[TASK DETAILS]: May I please have every record restated word for word, with the images left out?

======== SOURCE MATERIAL

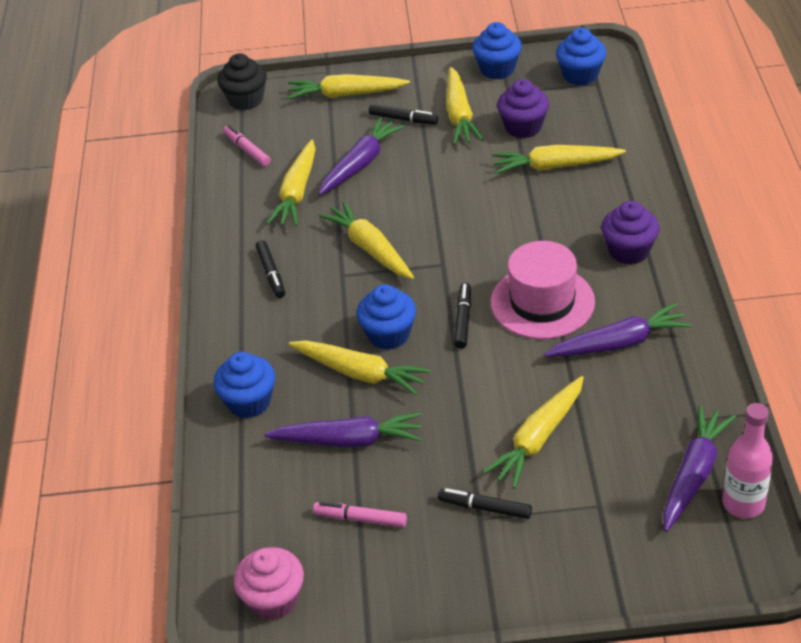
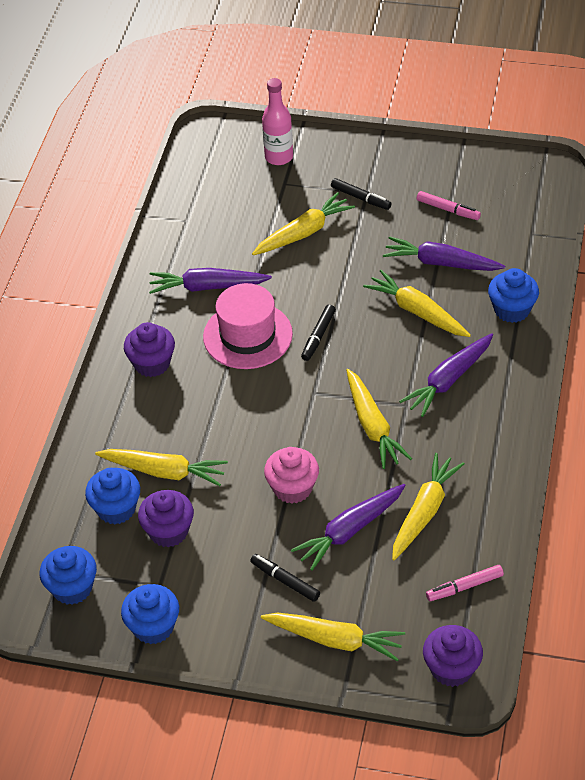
camera: 165 degrees left, 5 degrees up
(246, 100) = (451, 668): black cupcake -> purple cupcake
(247, 150) = (464, 586): pink marker -> pink marker turned 90 degrees clockwise
(271, 273) = (470, 424): black marker -> none
(274, 599) = (518, 176): pink cupcake -> pink cupcake (292, 488)
(388, 335) = (384, 338): blue cupcake -> blue cupcake (116, 509)
(459, 115) = (224, 568): yellow carrot -> none
(694, 474) = (212, 188): purple carrot -> purple carrot (448, 380)
(743, 503) = (192, 164): pink bottle -> pink bottle (279, 157)

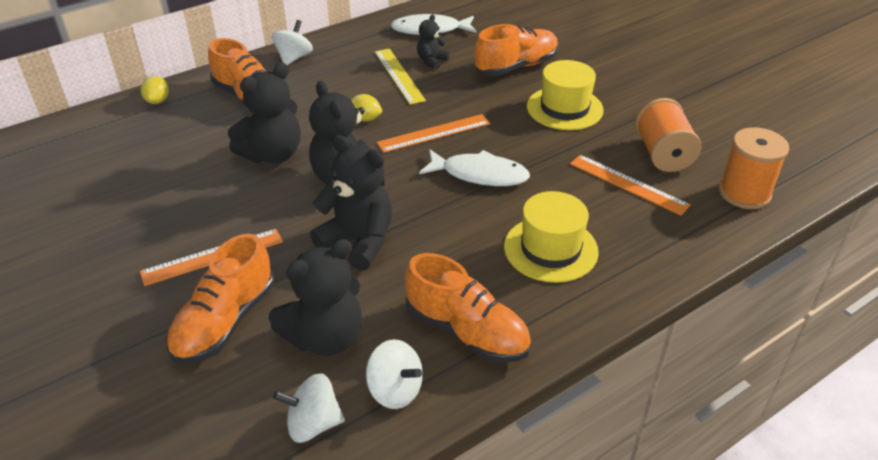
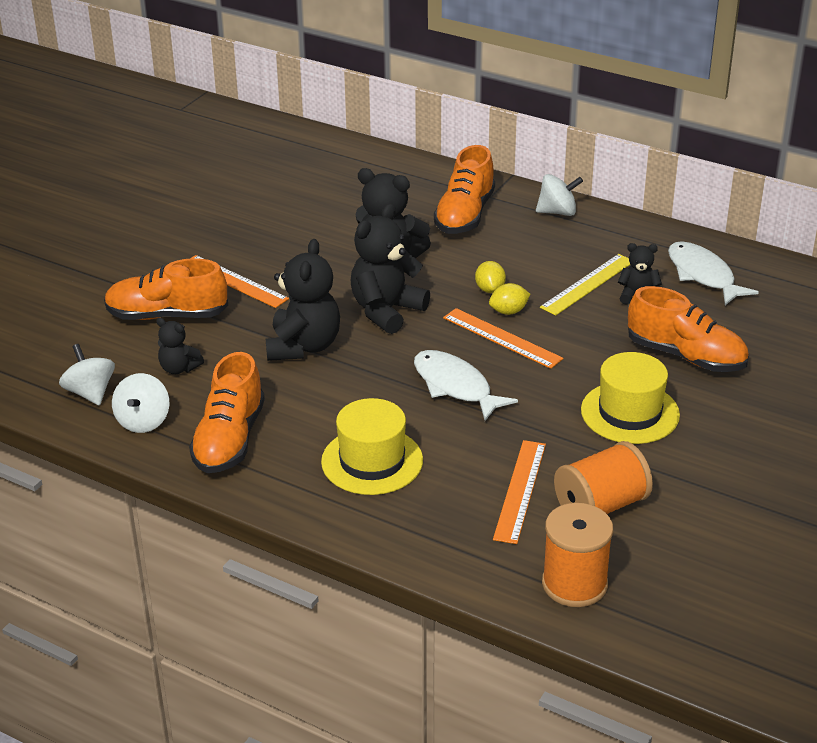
camera: 65 degrees right, 5 degrees down
(158, 101) = (417, 171): yellow lemon -> yellow lemon (508, 311)
(325, 337) = (179, 368): black teddy bear -> black teddy bear, size x0.53
(479, 174) = (455, 386): white fish -> white fish turned 150 degrees clockwise

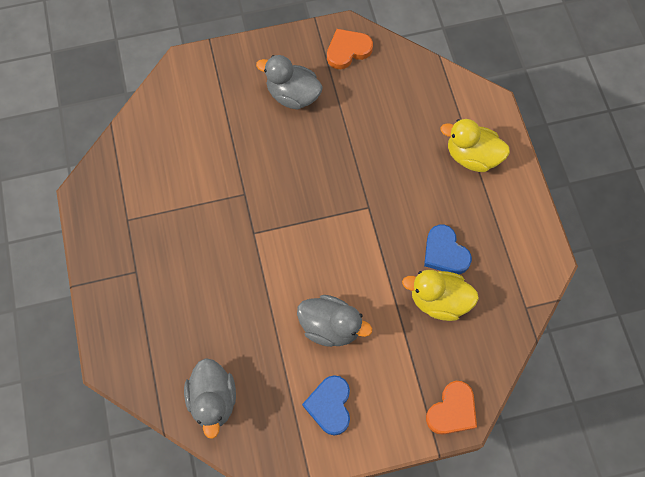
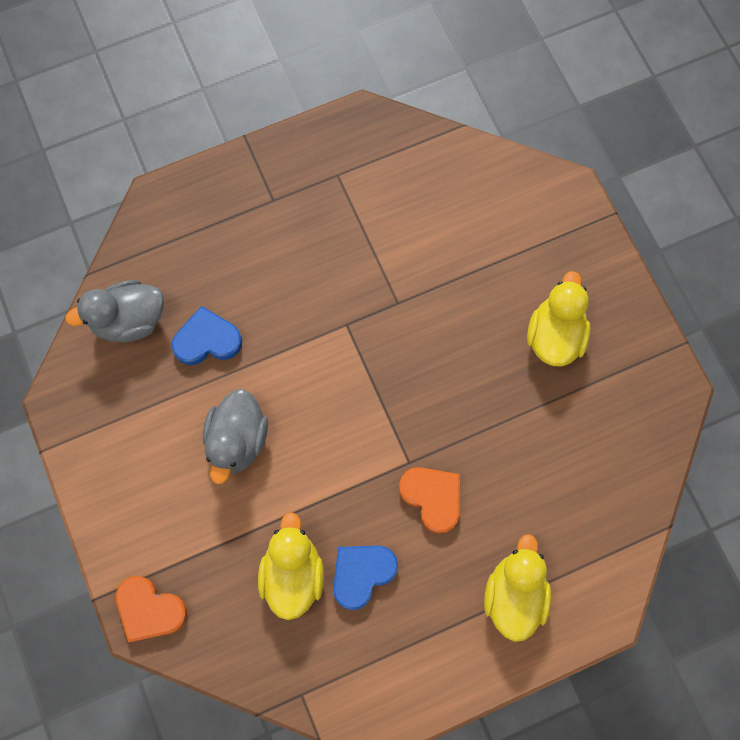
camera: 80 degrees right, 5 degrees up
(293, 95) = (554, 336): grey duck -> yellow duck
(330, 405) = (138, 456): blue heart -> blue heart (207, 340)
(348, 50) = (643, 397): orange heart -> orange heart (432, 497)

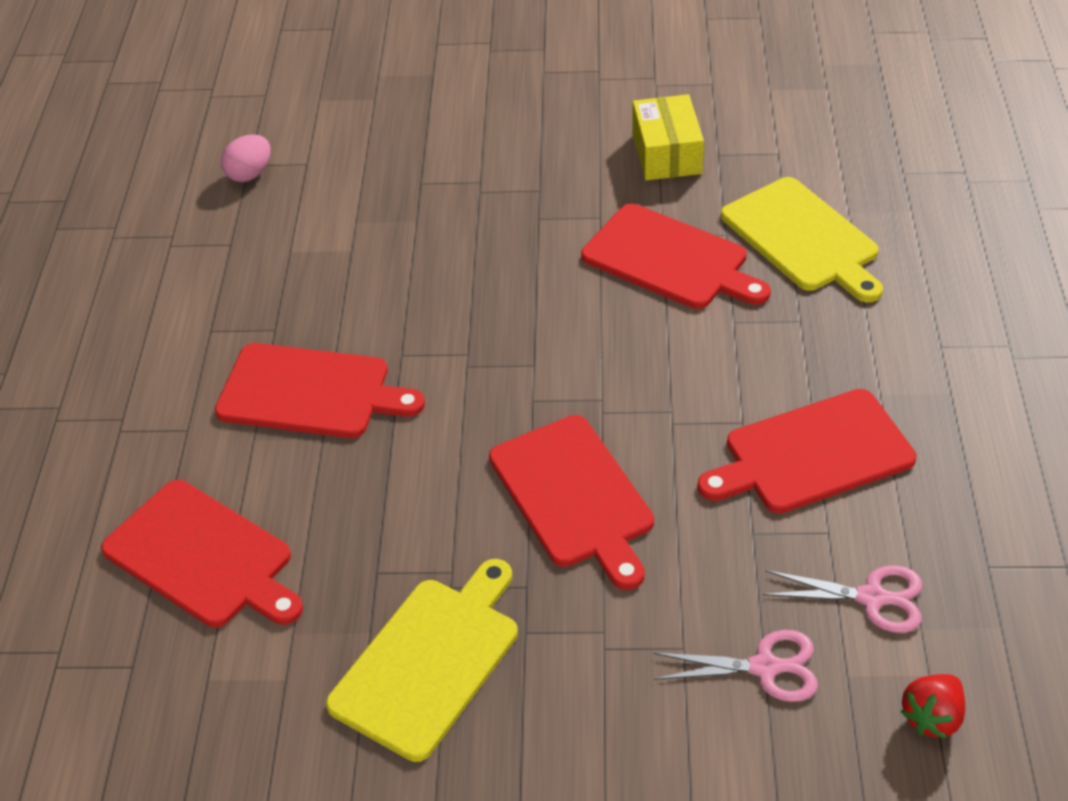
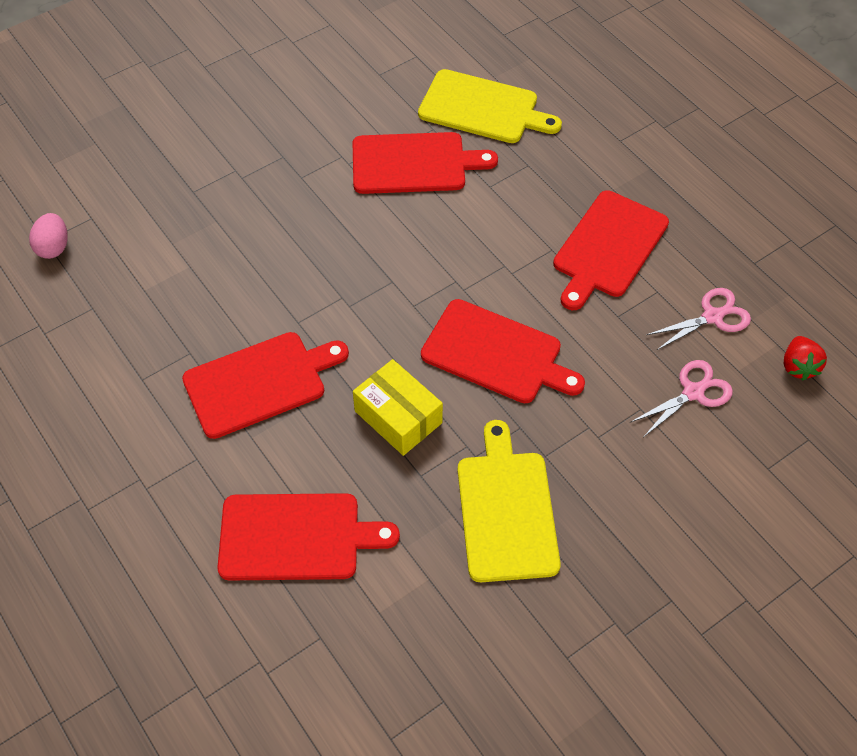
camera: 40 degrees left, 10 degrees up
(667, 153) = (345, 89): yellow box -> yellow box (398, 417)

================

[SOLUTION]:
camera: 165 degrees left, 5 degrees up
(246, 100) = (451, 668): black cupcake -> purple cupcake
(247, 150) = (464, 586): pink marker -> pink marker turned 90 degrees clockwise
(271, 273) = (470, 424): black marker -> none
(274, 599) = (518, 176): pink cupcake -> pink cupcake (292, 488)
(388, 335) = (384, 338): blue cupcake -> blue cupcake (116, 509)
(459, 115) = (224, 568): yellow carrot -> none
(694, 474) = (212, 188): purple carrot -> purple carrot (448, 380)
(743, 503) = (192, 164): pink bottle -> pink bottle (279, 157)

camera: 65 degrees right, 5 degrees down
(158, 101) = (417, 171): yellow lemon -> yellow lemon (508, 311)
(325, 337) = (179, 368): black teddy bear -> black teddy bear, size x0.53
(479, 174) = (455, 386): white fish -> white fish turned 150 degrees clockwise

camera: 80 degrees right, 5 degrees up
(293, 95) = (554, 336): grey duck -> yellow duck
(330, 405) = (138, 456): blue heart -> blue heart (207, 340)
(348, 50) = (643, 397): orange heart -> orange heart (432, 497)

camera: 40 degrees left, 10 degrees up
(667, 153) = (345, 89): yellow box -> yellow box (398, 417)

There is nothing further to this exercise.